Exercise details:
Return each line in the records below that contains the string "kern", treating uppercase and lowercase letters as distinct.

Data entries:

** start **

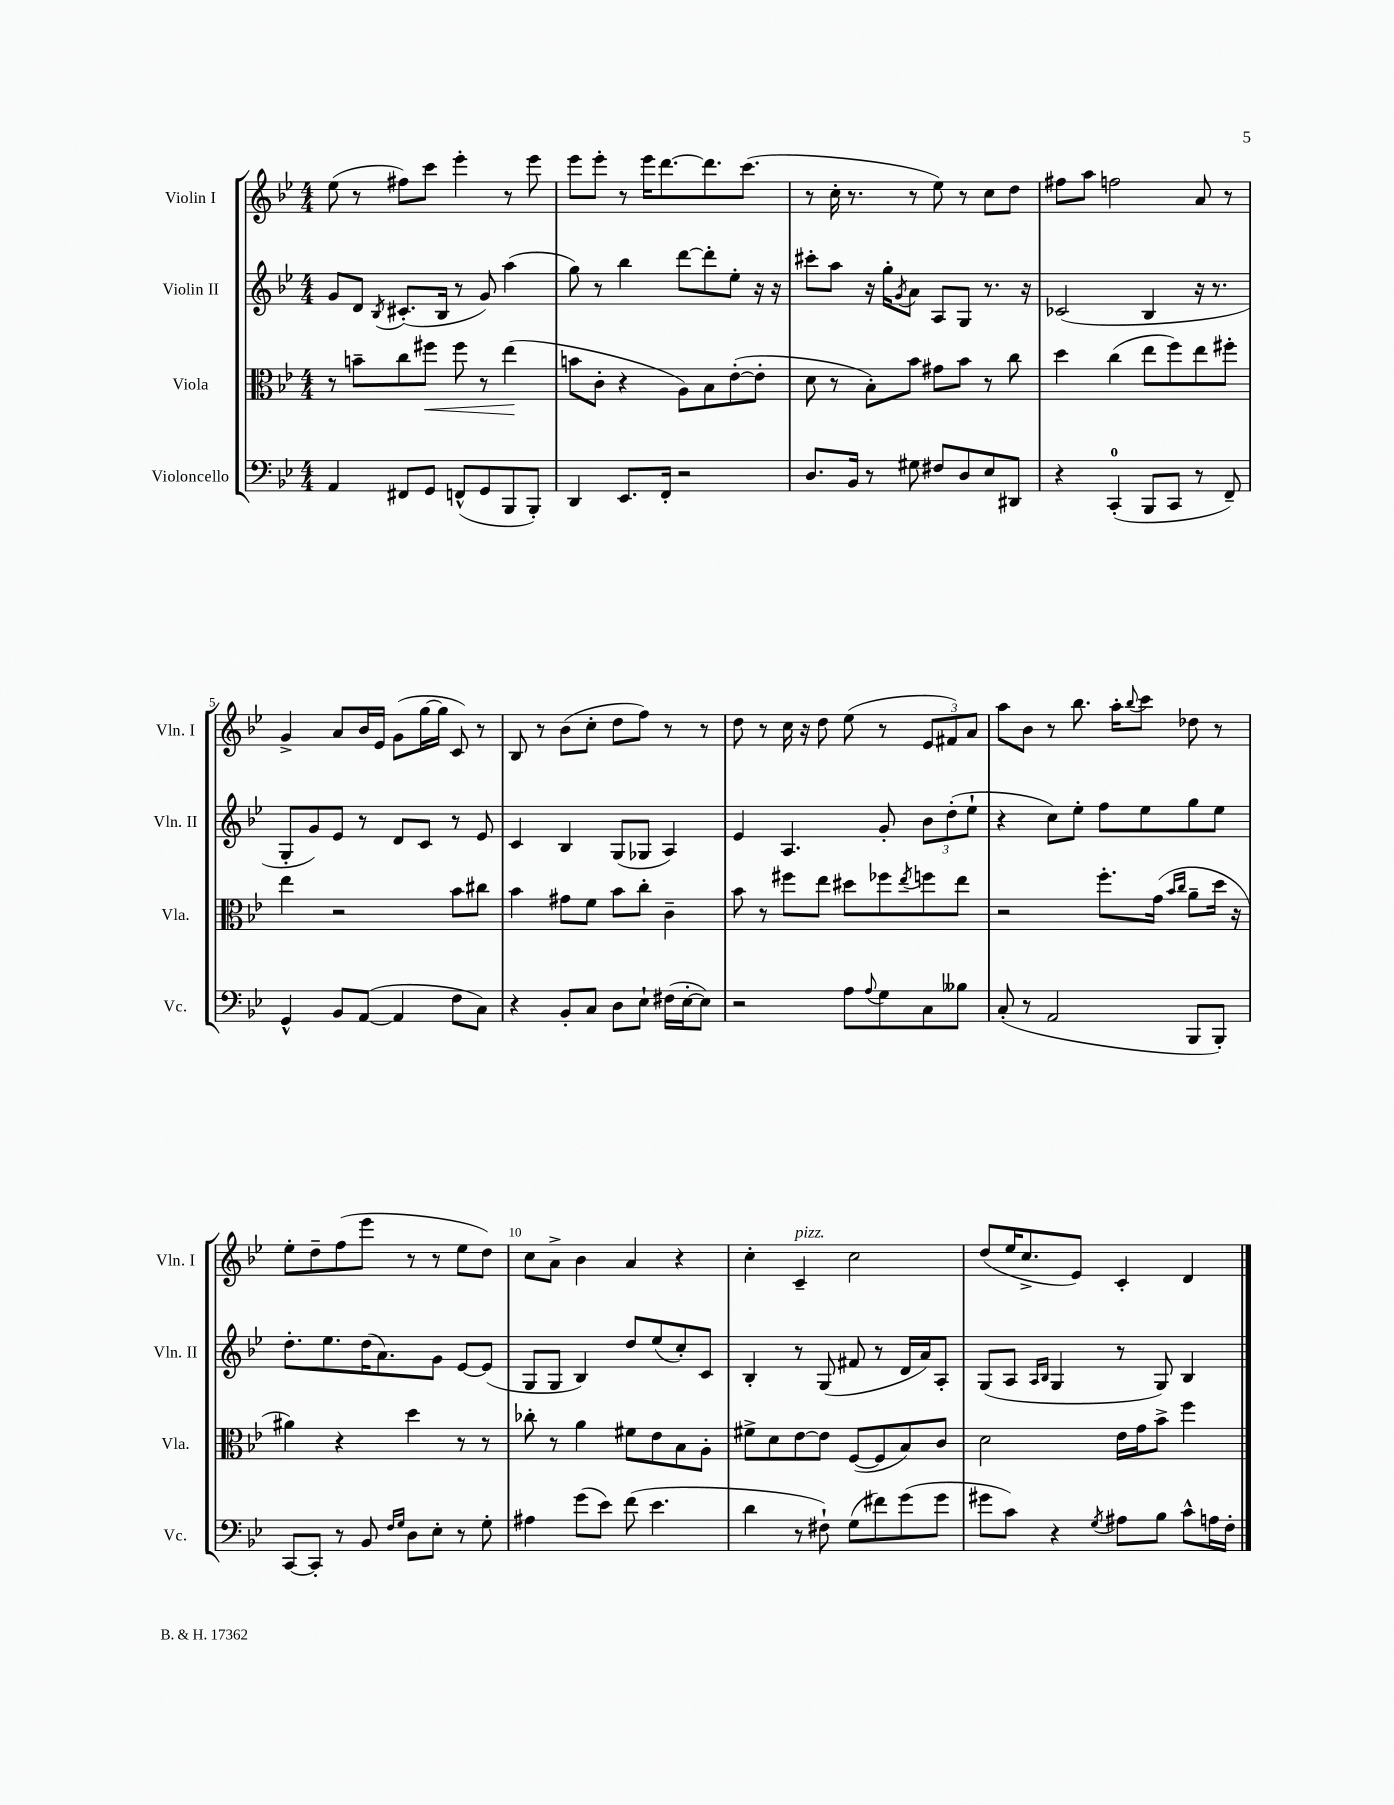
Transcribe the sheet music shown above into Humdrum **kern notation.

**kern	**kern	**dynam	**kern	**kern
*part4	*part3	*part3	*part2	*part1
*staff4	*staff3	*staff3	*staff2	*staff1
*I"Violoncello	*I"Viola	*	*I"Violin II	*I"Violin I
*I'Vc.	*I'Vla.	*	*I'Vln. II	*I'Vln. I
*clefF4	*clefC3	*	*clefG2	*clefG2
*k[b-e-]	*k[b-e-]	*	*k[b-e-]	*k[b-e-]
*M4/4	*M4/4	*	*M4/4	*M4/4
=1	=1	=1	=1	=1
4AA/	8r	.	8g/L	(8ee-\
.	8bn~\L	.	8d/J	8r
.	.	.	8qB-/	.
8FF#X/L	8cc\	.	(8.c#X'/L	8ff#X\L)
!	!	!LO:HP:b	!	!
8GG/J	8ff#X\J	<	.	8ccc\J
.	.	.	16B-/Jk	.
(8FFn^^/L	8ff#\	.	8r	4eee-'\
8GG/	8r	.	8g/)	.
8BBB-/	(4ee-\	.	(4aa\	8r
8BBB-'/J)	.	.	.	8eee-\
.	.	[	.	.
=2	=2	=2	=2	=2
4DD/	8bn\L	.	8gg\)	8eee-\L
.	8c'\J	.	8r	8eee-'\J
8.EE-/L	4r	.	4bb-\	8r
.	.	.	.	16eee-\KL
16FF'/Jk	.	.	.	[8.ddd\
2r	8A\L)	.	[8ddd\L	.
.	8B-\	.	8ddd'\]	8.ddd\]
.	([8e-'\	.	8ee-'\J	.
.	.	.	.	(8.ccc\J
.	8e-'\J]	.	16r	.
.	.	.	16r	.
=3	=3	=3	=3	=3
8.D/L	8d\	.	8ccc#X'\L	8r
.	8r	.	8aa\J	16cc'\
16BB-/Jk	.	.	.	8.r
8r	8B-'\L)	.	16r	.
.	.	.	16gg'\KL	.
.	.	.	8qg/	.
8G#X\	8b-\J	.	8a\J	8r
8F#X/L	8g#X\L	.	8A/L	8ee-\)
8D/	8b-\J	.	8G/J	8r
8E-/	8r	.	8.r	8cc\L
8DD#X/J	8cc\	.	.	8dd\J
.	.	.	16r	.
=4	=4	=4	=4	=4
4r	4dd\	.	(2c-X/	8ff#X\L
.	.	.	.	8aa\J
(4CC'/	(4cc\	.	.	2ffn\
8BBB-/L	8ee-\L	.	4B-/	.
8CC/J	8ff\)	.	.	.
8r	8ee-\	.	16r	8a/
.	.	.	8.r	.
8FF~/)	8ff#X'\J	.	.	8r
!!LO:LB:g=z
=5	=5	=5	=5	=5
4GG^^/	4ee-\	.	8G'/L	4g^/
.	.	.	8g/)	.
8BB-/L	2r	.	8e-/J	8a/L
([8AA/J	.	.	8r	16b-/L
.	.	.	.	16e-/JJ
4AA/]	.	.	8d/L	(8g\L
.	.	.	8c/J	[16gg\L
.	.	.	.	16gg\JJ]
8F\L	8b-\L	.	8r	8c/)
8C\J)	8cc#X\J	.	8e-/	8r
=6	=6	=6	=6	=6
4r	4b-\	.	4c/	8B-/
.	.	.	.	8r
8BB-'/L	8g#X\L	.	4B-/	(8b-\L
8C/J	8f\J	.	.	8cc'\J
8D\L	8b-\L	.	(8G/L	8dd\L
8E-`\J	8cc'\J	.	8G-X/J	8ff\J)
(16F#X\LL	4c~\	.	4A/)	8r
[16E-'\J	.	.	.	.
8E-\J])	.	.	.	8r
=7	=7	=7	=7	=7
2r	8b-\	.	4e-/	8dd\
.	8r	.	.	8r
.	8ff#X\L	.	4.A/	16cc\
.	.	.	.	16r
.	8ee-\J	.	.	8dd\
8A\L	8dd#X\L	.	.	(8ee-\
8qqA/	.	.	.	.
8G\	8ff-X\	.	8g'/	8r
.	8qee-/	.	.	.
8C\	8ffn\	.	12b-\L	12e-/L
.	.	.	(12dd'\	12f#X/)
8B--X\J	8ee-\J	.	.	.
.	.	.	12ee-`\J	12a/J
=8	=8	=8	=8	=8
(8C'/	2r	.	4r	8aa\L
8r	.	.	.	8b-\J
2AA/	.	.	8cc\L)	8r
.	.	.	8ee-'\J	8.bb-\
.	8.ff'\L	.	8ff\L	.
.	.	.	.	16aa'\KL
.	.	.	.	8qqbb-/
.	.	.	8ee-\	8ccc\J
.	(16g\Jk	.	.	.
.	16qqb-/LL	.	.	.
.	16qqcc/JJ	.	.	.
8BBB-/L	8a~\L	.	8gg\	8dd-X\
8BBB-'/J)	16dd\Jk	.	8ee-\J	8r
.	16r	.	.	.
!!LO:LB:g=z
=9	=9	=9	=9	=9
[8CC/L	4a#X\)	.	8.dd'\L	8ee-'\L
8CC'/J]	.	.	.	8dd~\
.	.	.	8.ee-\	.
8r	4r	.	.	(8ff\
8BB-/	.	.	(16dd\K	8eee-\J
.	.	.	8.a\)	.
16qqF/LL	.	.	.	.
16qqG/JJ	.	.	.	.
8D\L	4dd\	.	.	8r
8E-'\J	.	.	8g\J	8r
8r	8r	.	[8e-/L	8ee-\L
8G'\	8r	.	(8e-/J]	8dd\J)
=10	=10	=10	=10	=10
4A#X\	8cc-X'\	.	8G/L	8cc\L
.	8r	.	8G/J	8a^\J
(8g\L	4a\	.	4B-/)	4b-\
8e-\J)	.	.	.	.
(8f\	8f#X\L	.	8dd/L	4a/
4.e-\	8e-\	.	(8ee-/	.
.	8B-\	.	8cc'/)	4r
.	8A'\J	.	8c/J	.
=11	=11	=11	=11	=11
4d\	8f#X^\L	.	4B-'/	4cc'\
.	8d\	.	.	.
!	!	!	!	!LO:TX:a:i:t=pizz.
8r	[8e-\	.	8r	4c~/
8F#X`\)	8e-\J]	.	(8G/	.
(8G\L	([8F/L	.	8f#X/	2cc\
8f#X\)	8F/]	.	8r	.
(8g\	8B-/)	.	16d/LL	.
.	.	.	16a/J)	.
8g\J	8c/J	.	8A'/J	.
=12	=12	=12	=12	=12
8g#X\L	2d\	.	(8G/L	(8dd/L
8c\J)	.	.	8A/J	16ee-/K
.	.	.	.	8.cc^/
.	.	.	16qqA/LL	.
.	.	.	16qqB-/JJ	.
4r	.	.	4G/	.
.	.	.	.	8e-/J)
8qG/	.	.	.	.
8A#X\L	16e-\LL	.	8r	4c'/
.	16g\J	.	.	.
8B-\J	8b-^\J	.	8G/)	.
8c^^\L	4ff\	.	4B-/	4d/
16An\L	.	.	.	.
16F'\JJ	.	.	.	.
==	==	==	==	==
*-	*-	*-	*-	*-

** end **

Task answer:
Transcribe the sheet music shown above into Humdrum **kern notation.
**kern	**kern	**dynam	**kern	**kern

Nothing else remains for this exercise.